**EXERCISE REQUIREMENTS:** For this exercise, please find the lines in the entries that include the word "camera" and copy them.

**INPUT:**
* * * * * * *
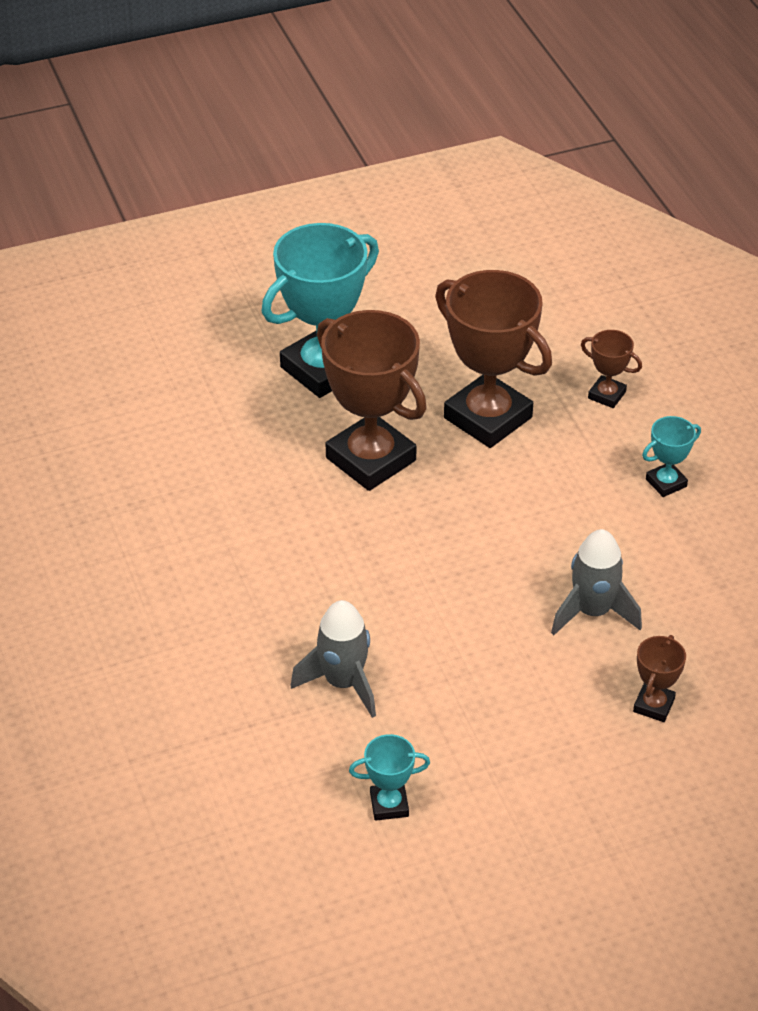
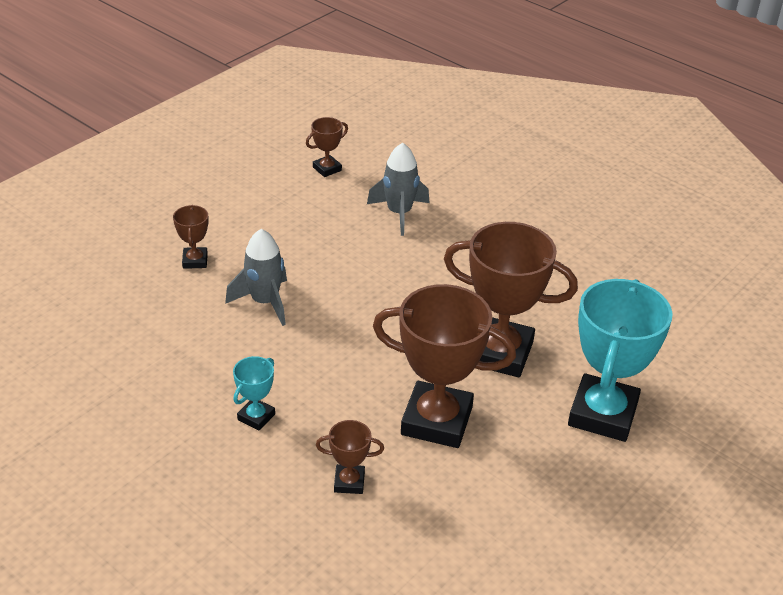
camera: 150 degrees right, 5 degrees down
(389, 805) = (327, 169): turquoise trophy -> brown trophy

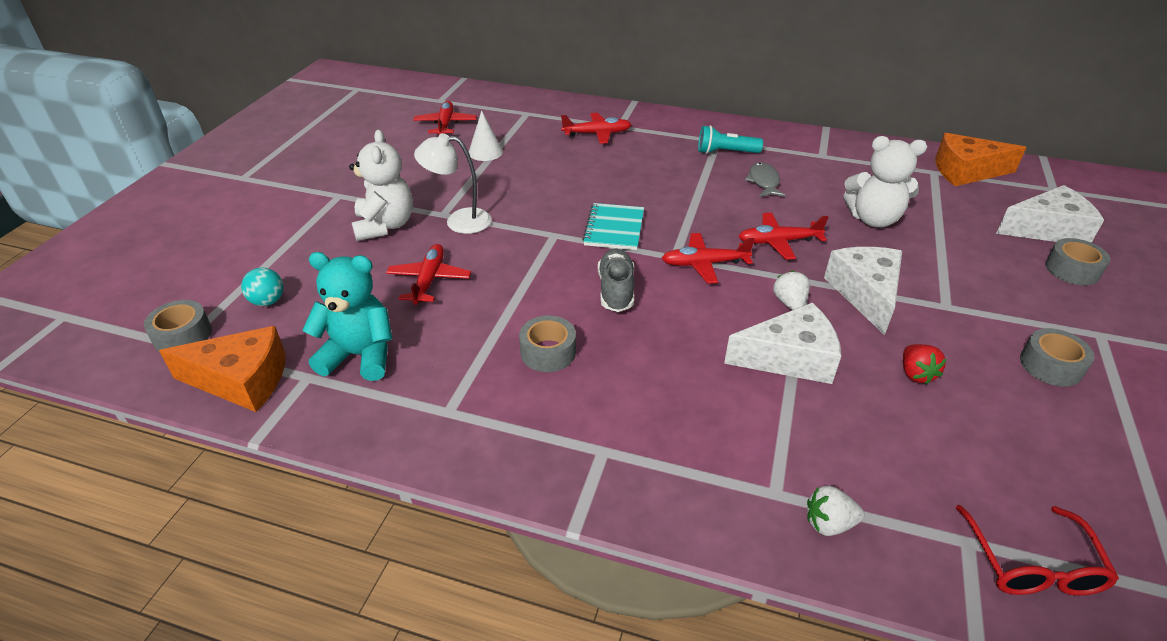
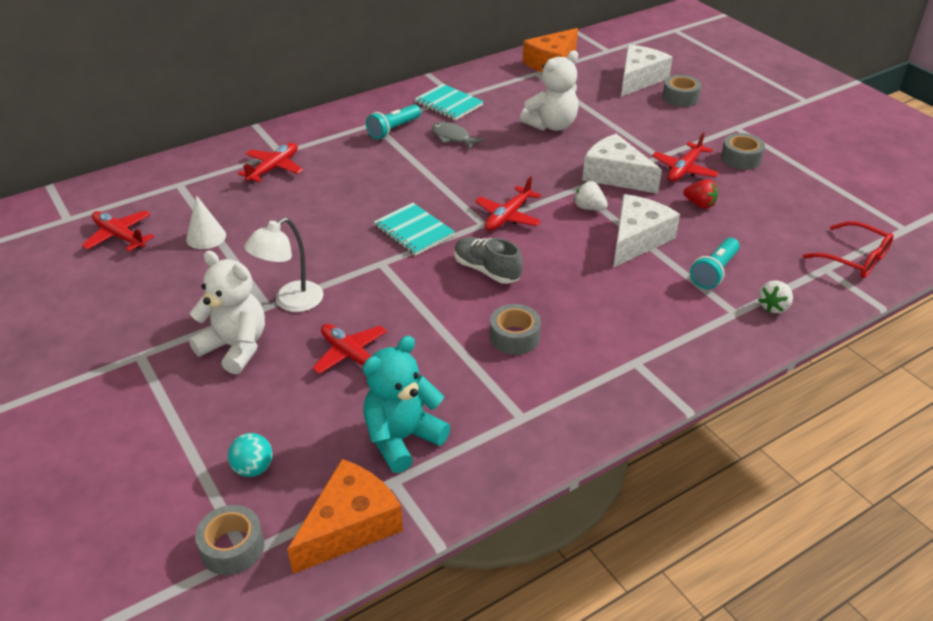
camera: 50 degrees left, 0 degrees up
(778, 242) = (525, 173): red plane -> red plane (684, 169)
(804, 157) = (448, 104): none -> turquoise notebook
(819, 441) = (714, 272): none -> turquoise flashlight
* * * * * * *
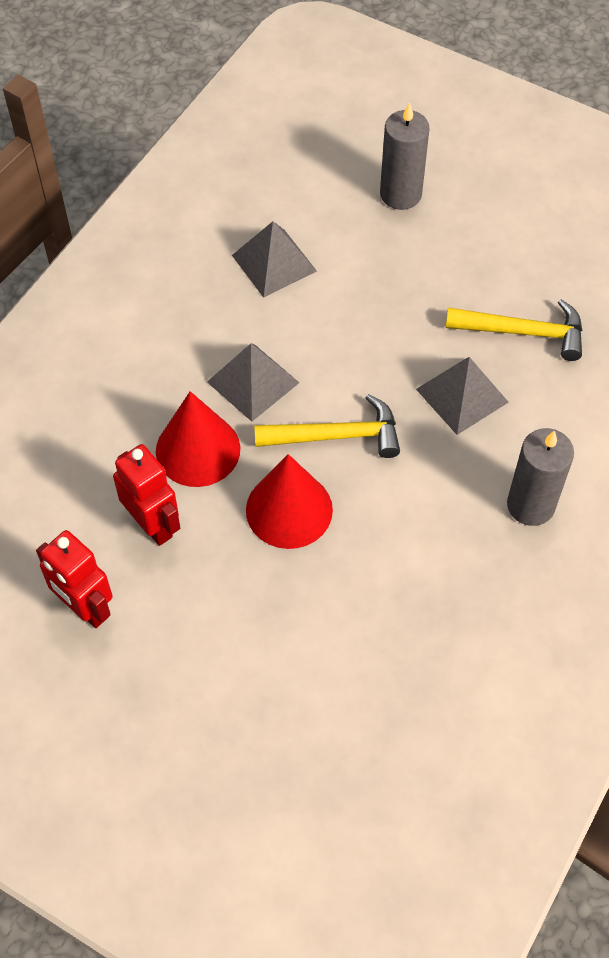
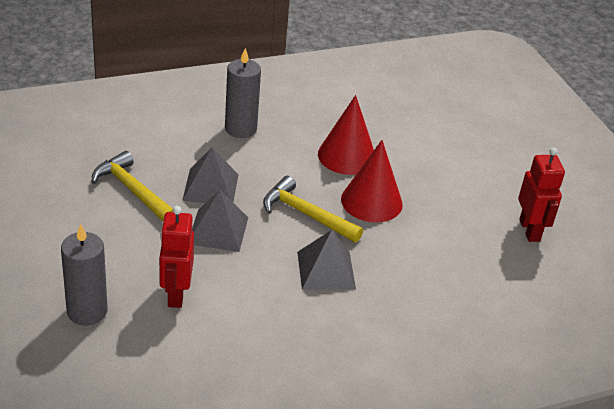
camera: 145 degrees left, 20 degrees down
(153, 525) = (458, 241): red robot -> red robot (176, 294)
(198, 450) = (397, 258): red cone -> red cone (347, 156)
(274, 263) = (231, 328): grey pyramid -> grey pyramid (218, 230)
* * * * * * *
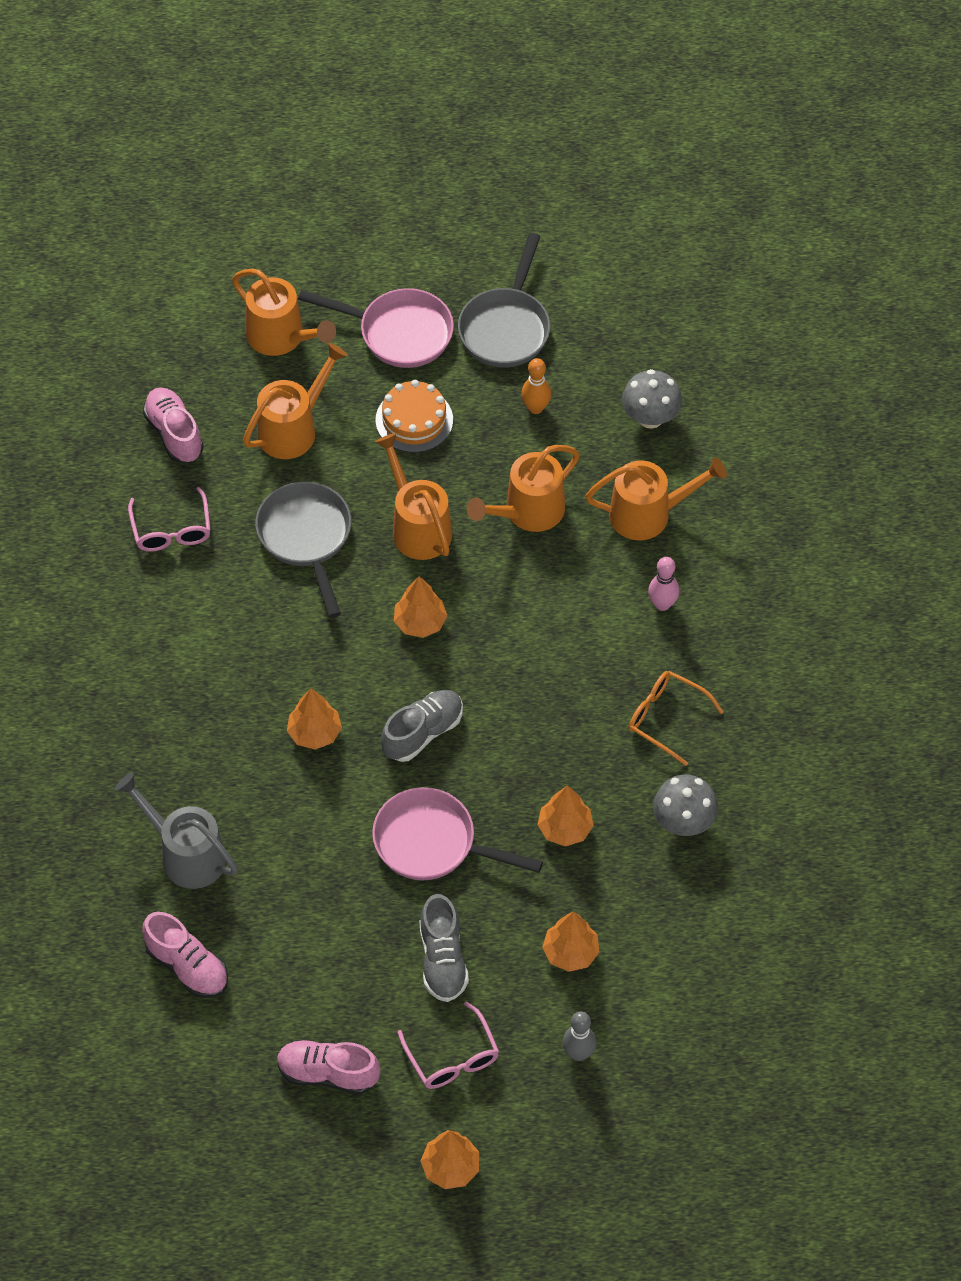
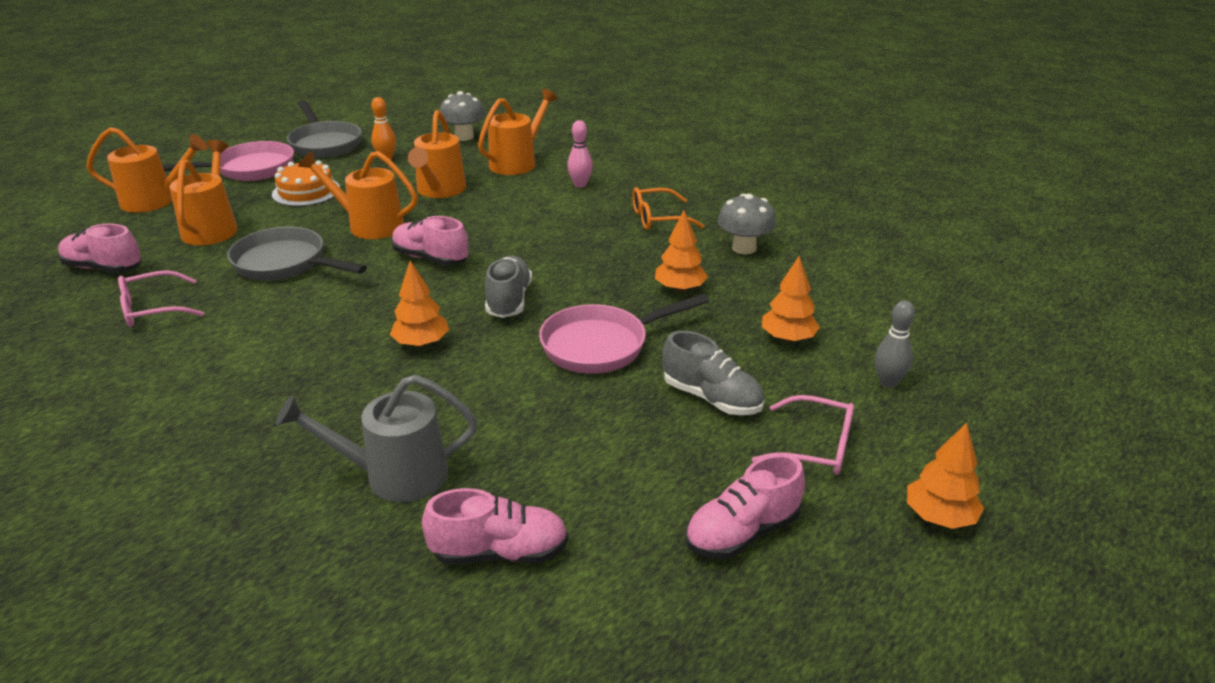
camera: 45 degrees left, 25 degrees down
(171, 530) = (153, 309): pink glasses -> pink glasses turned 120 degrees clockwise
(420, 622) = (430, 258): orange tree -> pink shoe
* * * * * * *
**TASK ANSWER:**
camera: 150 degrees right, 5 degrees down
camera: 50 degrees left, 0 degrees up
camera: 145 degrees left, 20 degrees down
camera: 45 degrees left, 25 degrees down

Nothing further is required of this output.